→ **What is required**
Copy every line of the material below word for word, leaving out the pictures.

==== Provided records ====

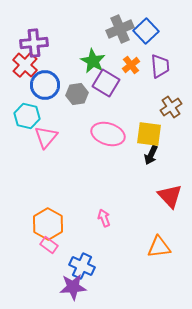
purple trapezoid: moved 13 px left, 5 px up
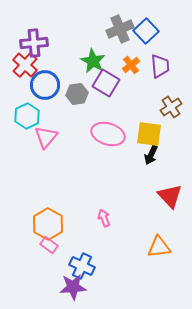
cyan hexagon: rotated 20 degrees clockwise
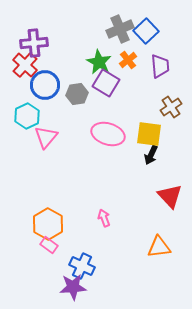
green star: moved 6 px right, 1 px down
orange cross: moved 3 px left, 5 px up
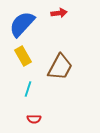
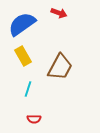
red arrow: rotated 28 degrees clockwise
blue semicircle: rotated 12 degrees clockwise
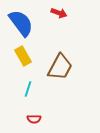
blue semicircle: moved 1 px left, 1 px up; rotated 88 degrees clockwise
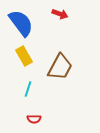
red arrow: moved 1 px right, 1 px down
yellow rectangle: moved 1 px right
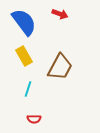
blue semicircle: moved 3 px right, 1 px up
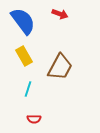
blue semicircle: moved 1 px left, 1 px up
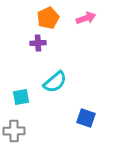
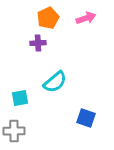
cyan square: moved 1 px left, 1 px down
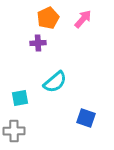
pink arrow: moved 3 px left, 1 px down; rotated 30 degrees counterclockwise
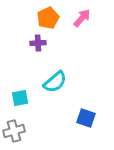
pink arrow: moved 1 px left, 1 px up
gray cross: rotated 15 degrees counterclockwise
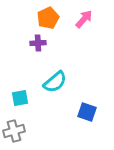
pink arrow: moved 2 px right, 1 px down
blue square: moved 1 px right, 6 px up
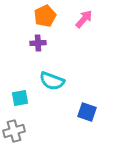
orange pentagon: moved 3 px left, 2 px up
cyan semicircle: moved 3 px left, 1 px up; rotated 60 degrees clockwise
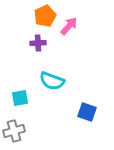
pink arrow: moved 15 px left, 7 px down
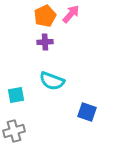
pink arrow: moved 2 px right, 12 px up
purple cross: moved 7 px right, 1 px up
cyan square: moved 4 px left, 3 px up
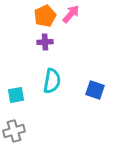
cyan semicircle: rotated 100 degrees counterclockwise
blue square: moved 8 px right, 22 px up
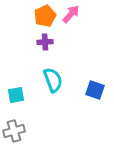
cyan semicircle: moved 1 px right, 1 px up; rotated 30 degrees counterclockwise
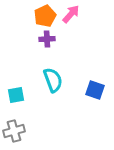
purple cross: moved 2 px right, 3 px up
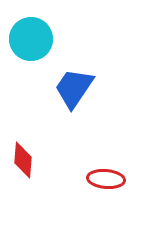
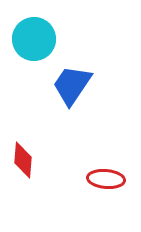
cyan circle: moved 3 px right
blue trapezoid: moved 2 px left, 3 px up
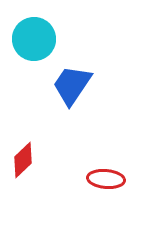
red diamond: rotated 42 degrees clockwise
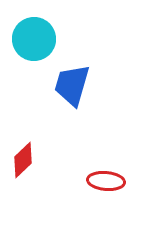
blue trapezoid: rotated 18 degrees counterclockwise
red ellipse: moved 2 px down
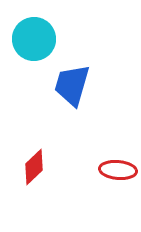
red diamond: moved 11 px right, 7 px down
red ellipse: moved 12 px right, 11 px up
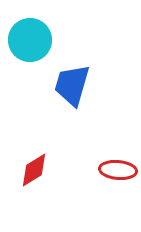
cyan circle: moved 4 px left, 1 px down
red diamond: moved 3 px down; rotated 12 degrees clockwise
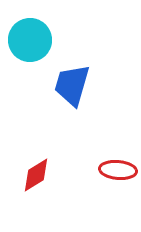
red diamond: moved 2 px right, 5 px down
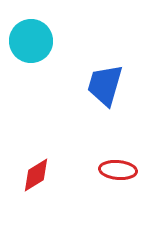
cyan circle: moved 1 px right, 1 px down
blue trapezoid: moved 33 px right
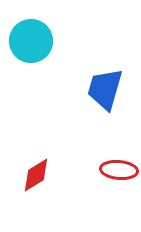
blue trapezoid: moved 4 px down
red ellipse: moved 1 px right
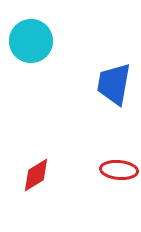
blue trapezoid: moved 9 px right, 5 px up; rotated 6 degrees counterclockwise
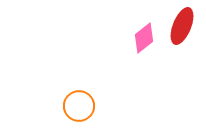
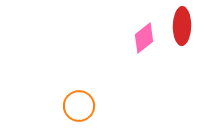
red ellipse: rotated 21 degrees counterclockwise
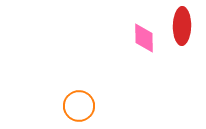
pink diamond: rotated 52 degrees counterclockwise
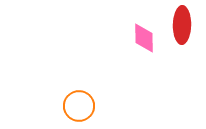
red ellipse: moved 1 px up
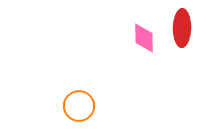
red ellipse: moved 3 px down
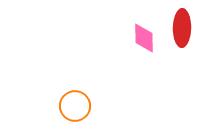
orange circle: moved 4 px left
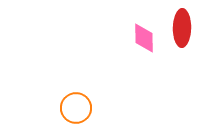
orange circle: moved 1 px right, 2 px down
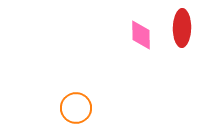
pink diamond: moved 3 px left, 3 px up
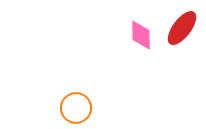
red ellipse: rotated 36 degrees clockwise
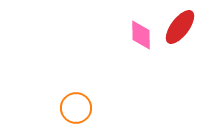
red ellipse: moved 2 px left, 1 px up
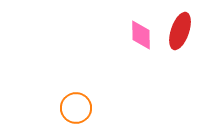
red ellipse: moved 4 px down; rotated 18 degrees counterclockwise
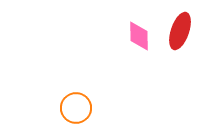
pink diamond: moved 2 px left, 1 px down
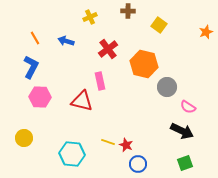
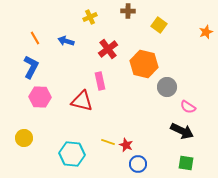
green square: moved 1 px right; rotated 28 degrees clockwise
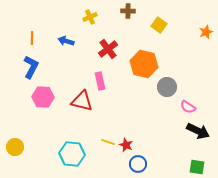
orange line: moved 3 px left; rotated 32 degrees clockwise
pink hexagon: moved 3 px right
black arrow: moved 16 px right
yellow circle: moved 9 px left, 9 px down
green square: moved 11 px right, 4 px down
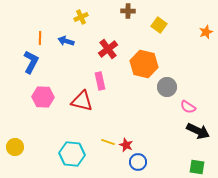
yellow cross: moved 9 px left
orange line: moved 8 px right
blue L-shape: moved 5 px up
blue circle: moved 2 px up
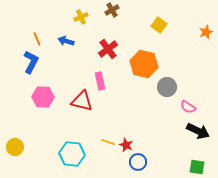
brown cross: moved 16 px left, 1 px up; rotated 32 degrees counterclockwise
orange line: moved 3 px left, 1 px down; rotated 24 degrees counterclockwise
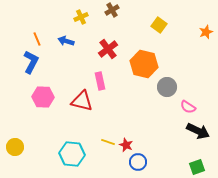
green square: rotated 28 degrees counterclockwise
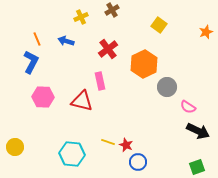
orange hexagon: rotated 20 degrees clockwise
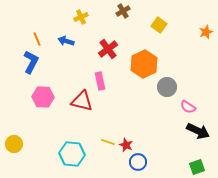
brown cross: moved 11 px right, 1 px down
yellow circle: moved 1 px left, 3 px up
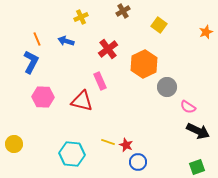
pink rectangle: rotated 12 degrees counterclockwise
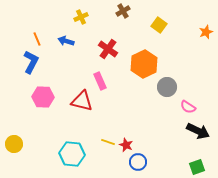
red cross: rotated 18 degrees counterclockwise
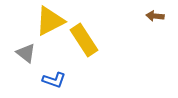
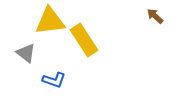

====

→ **Full response**
purple trapezoid: moved 13 px left, 5 px up
cyan hexagon: rotated 20 degrees clockwise
green star: moved 6 px right, 1 px down
orange cross: moved 3 px left, 5 px up
red arrow: rotated 28 degrees clockwise
blue semicircle: rotated 12 degrees clockwise
blue semicircle: moved 1 px left, 1 px up; rotated 88 degrees clockwise
red arrow: moved 1 px right, 1 px down
yellow rectangle: moved 1 px right
blue semicircle: moved 3 px right, 1 px up
blue semicircle: moved 1 px left, 1 px up
cyan square: moved 1 px left, 1 px down
pink arrow: moved 3 px left, 1 px down; rotated 30 degrees counterclockwise
pink arrow: moved 1 px left, 1 px up
gray cross: rotated 15 degrees counterclockwise
pink arrow: moved 2 px right, 1 px down
blue square: moved 1 px right, 6 px up
orange pentagon: moved 3 px left, 2 px up
cyan semicircle: moved 3 px left, 1 px up; rotated 60 degrees clockwise
pink arrow: moved 15 px left, 7 px down
pink arrow: moved 2 px right, 12 px up
purple cross: moved 7 px right, 1 px up
cyan square: moved 4 px left, 3 px up
cyan semicircle: rotated 100 degrees counterclockwise
blue square: moved 8 px right, 22 px up
cyan semicircle: moved 1 px right, 1 px up; rotated 30 degrees counterclockwise
purple cross: moved 2 px right, 3 px up
cyan circle: moved 3 px right
blue trapezoid: moved 2 px left, 3 px up
red diamond: rotated 42 degrees clockwise
blue trapezoid: rotated 18 degrees counterclockwise
red ellipse: moved 2 px down
red diamond: moved 11 px right, 7 px down
red ellipse: moved 12 px right, 11 px up
cyan circle: moved 4 px left, 1 px down
red diamond: moved 3 px down; rotated 12 degrees clockwise
red diamond: moved 2 px right, 5 px down
cyan circle: moved 1 px right, 1 px down
blue trapezoid: moved 33 px right
blue trapezoid: moved 4 px down
red ellipse: moved 1 px right
blue trapezoid: moved 9 px right, 5 px up; rotated 6 degrees counterclockwise
red ellipse: rotated 21 degrees counterclockwise
pink diamond: rotated 52 degrees counterclockwise
red ellipse: moved 1 px up
red ellipse: moved 3 px down
orange circle: moved 4 px left
orange circle: moved 1 px right, 2 px down
pink diamond: moved 3 px left, 3 px up
red ellipse: rotated 36 degrees clockwise
red ellipse: moved 2 px left, 1 px up
red ellipse: moved 4 px down; rotated 18 degrees counterclockwise
pink diamond: moved 2 px left, 1 px down
green square: moved 1 px right; rotated 28 degrees clockwise
orange line: moved 3 px left; rotated 32 degrees clockwise
pink hexagon: moved 3 px right
black arrow: moved 16 px right
yellow circle: moved 9 px left, 9 px down
green square: moved 11 px right, 4 px down
yellow cross: moved 9 px left
orange line: moved 8 px right
blue L-shape: moved 5 px up
blue circle: moved 2 px up
brown cross: moved 16 px left, 1 px up; rotated 32 degrees counterclockwise
orange line: moved 3 px left, 1 px down; rotated 24 degrees counterclockwise
green square: rotated 28 degrees counterclockwise
orange hexagon: rotated 20 degrees clockwise
brown cross: moved 11 px right, 1 px down
yellow circle: moved 1 px left, 3 px up
pink rectangle: rotated 12 degrees counterclockwise
red cross: rotated 18 degrees counterclockwise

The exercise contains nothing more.